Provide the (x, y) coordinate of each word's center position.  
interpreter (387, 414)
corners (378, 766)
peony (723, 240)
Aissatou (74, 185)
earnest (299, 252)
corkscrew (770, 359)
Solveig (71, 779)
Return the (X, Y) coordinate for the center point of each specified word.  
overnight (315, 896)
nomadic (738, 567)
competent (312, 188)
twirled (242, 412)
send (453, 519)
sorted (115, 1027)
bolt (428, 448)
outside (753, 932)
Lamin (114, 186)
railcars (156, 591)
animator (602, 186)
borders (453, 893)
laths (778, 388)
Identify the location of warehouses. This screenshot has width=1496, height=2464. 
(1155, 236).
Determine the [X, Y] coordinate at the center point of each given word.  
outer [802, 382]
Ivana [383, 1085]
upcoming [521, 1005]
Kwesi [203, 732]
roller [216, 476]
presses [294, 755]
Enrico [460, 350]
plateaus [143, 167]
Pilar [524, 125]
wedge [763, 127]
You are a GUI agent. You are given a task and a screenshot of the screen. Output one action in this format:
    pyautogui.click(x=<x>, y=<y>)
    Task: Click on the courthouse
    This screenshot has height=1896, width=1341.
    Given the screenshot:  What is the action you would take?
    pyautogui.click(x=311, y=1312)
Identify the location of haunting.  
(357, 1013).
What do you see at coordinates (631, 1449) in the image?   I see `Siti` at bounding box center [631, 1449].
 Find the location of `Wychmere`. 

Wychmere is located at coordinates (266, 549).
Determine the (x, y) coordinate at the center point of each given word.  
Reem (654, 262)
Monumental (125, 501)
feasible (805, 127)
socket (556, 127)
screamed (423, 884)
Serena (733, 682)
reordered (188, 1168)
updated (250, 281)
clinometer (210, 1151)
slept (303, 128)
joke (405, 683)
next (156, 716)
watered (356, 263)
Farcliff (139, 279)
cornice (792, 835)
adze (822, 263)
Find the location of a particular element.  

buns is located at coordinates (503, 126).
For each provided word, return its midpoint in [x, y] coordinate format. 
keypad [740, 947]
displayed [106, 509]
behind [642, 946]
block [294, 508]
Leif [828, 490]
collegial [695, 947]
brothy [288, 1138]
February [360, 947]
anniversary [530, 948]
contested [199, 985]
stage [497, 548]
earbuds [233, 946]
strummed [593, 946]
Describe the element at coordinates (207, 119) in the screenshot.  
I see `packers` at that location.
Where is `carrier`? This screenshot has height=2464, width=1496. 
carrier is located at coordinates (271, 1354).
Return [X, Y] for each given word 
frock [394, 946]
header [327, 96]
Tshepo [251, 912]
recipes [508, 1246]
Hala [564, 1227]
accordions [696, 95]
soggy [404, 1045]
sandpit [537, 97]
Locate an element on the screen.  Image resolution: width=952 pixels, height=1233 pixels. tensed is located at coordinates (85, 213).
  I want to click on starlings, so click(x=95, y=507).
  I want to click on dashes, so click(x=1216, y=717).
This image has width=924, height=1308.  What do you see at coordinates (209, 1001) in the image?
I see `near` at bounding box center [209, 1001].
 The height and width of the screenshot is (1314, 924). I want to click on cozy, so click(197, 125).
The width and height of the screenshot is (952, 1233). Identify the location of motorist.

* _Task instructions_
Copy the items from the line with "Identify the location of haunting." to the line with "Monumental (125, 501)", putting "position" wherever "location" appears and leaving everything else unchanged. Return only those lines.

* _Exercise response_
Identify the position of haunting.  
(357, 1013).
What do you see at coordinates (631, 1449) in the image?   I see `Siti` at bounding box center [631, 1449].
 Find the position of `Wychmere`. 

Wychmere is located at coordinates (266, 549).
Determine the (x, y) coordinate at the center point of each given word.  
Reem (654, 262)
Monumental (125, 501)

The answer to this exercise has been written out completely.